**Description of the task:**
Exclude the pictures, then quote exactly the lines from the one holding "none -> green brick H7 level 2" through the last line of the records.

+ + + +

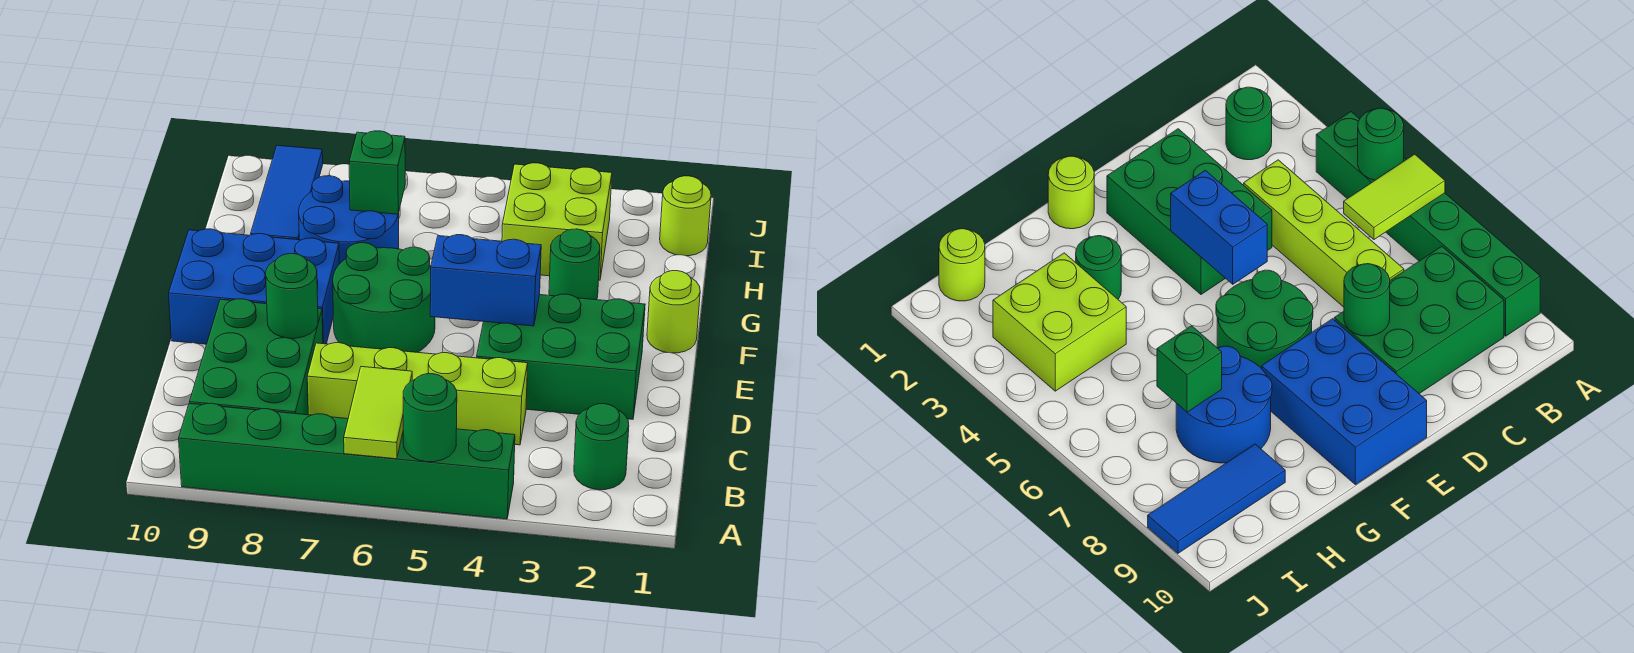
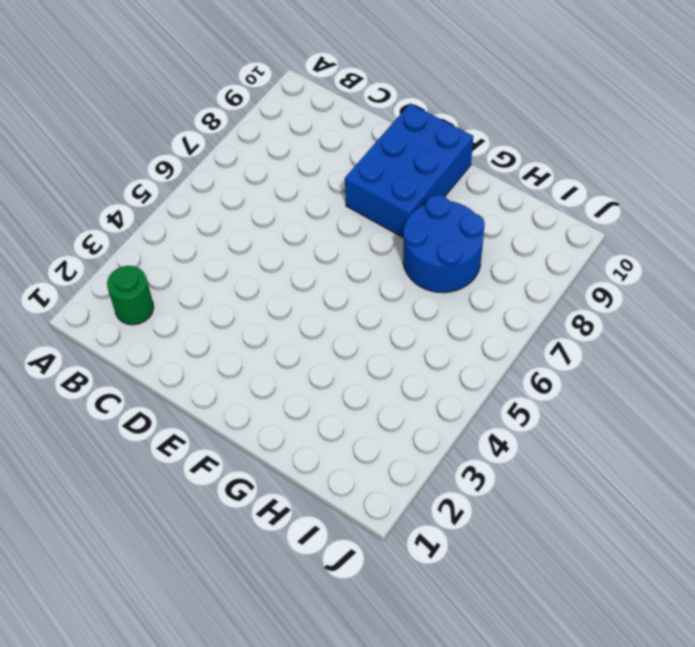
none -> green brick A4:A9 level 1
none -> green brick B8:D9 level 1
none -> lime brick C4:C7 level 1

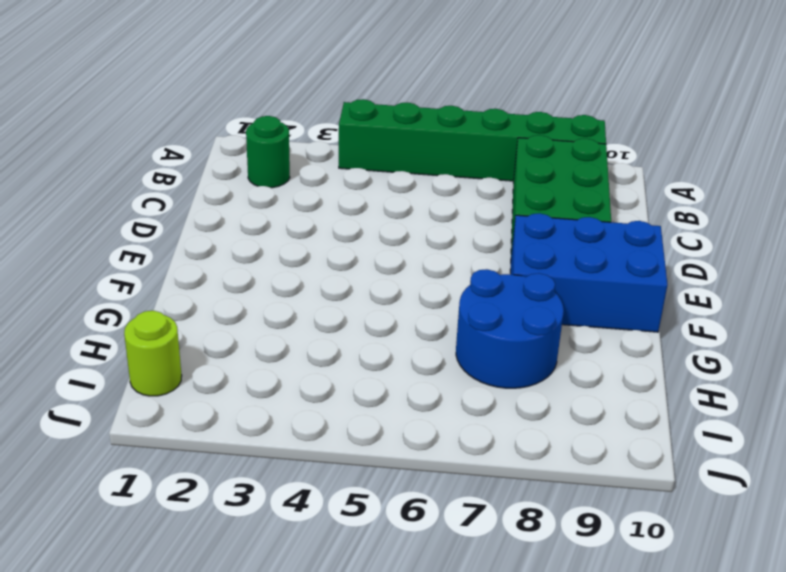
none -> lime brick C4:C7 level 1
none -> green brick D2:E4 level 1
none -> green round brick E6:F7 level 1

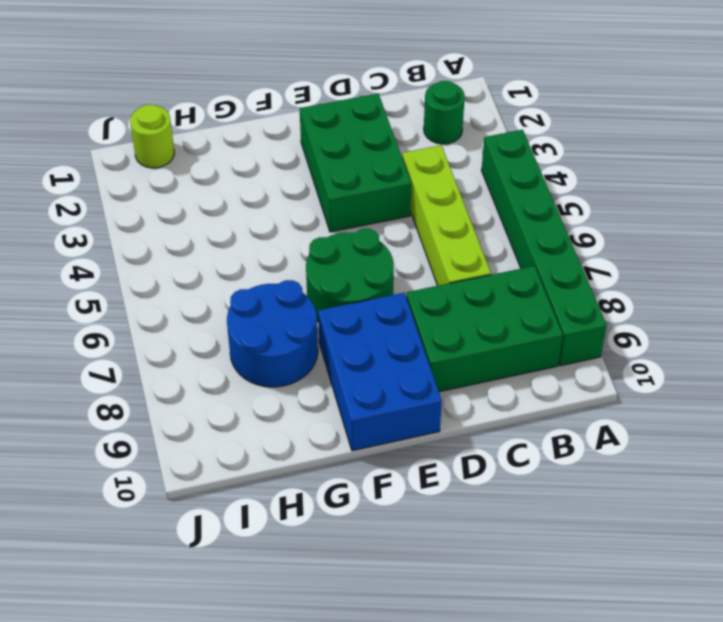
none -> lime round brick F1 level 1
none -> green round brick G3 level 1
none -> lime brick H3:I4 level 1

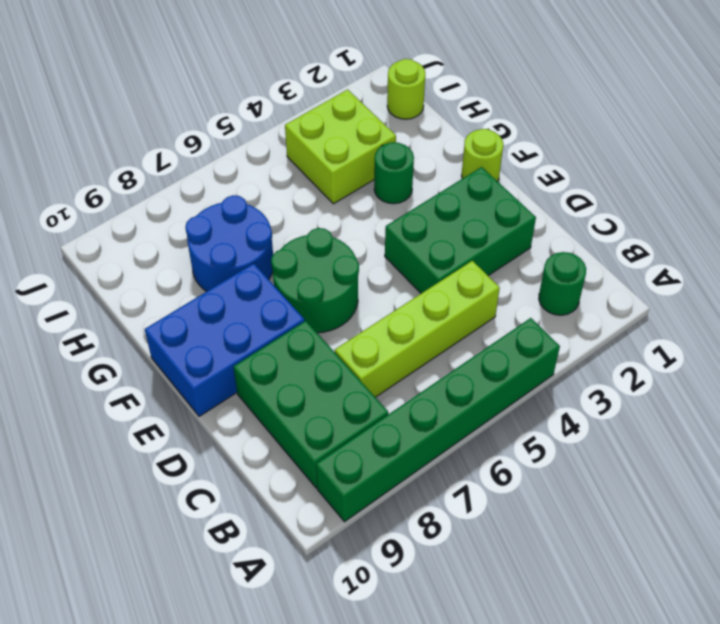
none -> blue tile H9:J9 level 1
none -> green round brick A5 level 2
none -> lime tile A6:B6 level 2

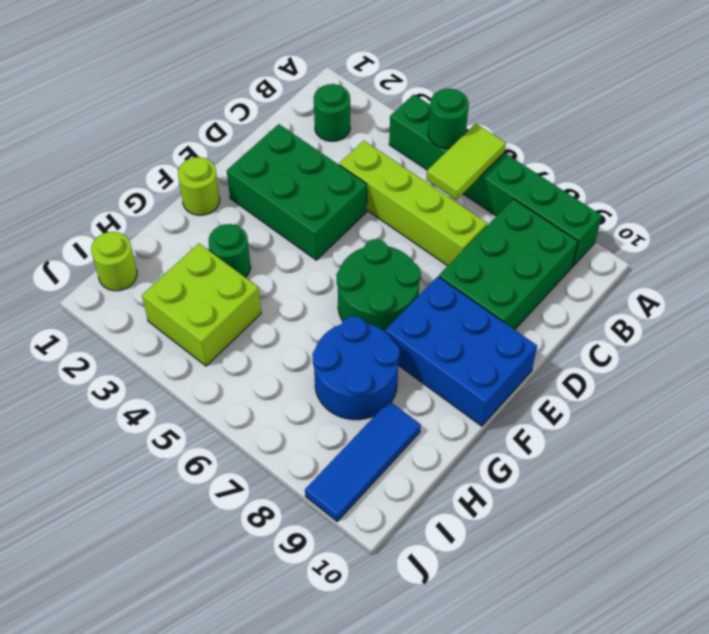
none -> green round brick D8 level 2
none -> blue brick E4:E5 level 2
none -> green brick H7 level 2

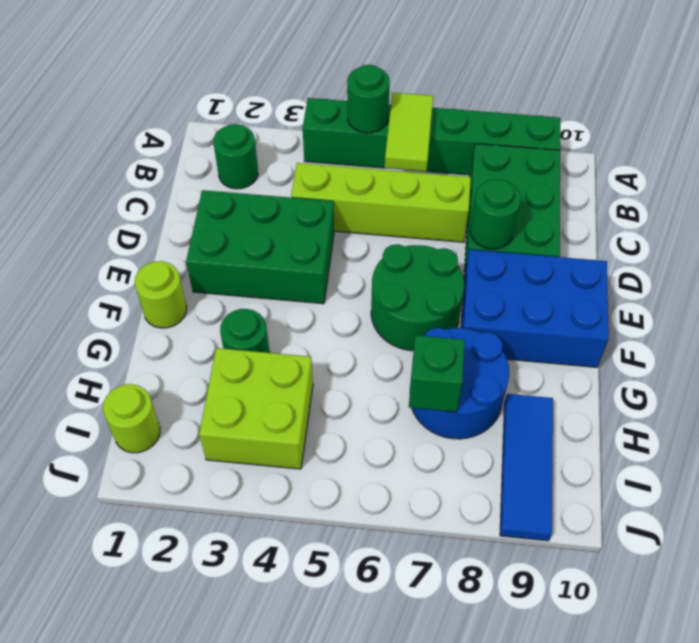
none -> blue brick E4:E5 level 2

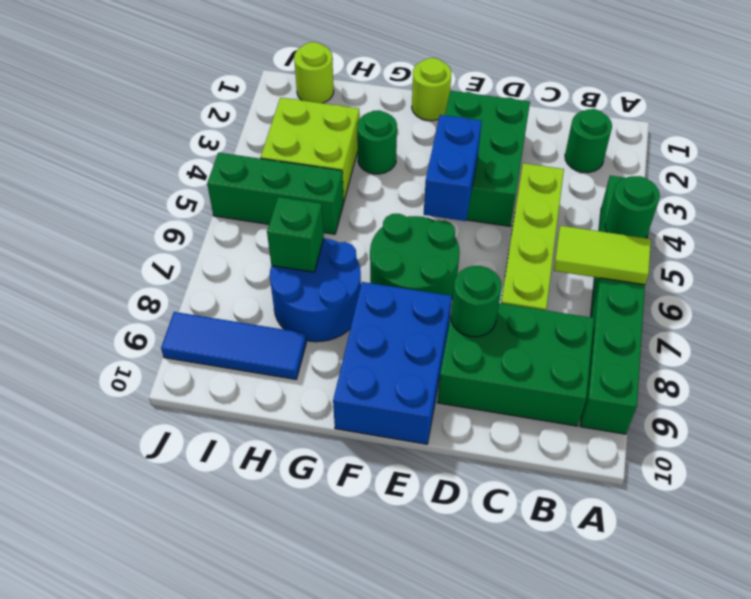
green brick H5:J5 level 1 -> none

+ + + +

**Completed task:**
none -> green brick H7 level 2

none -> blue brick E4:E5 level 2

green brick H5:J5 level 1 -> none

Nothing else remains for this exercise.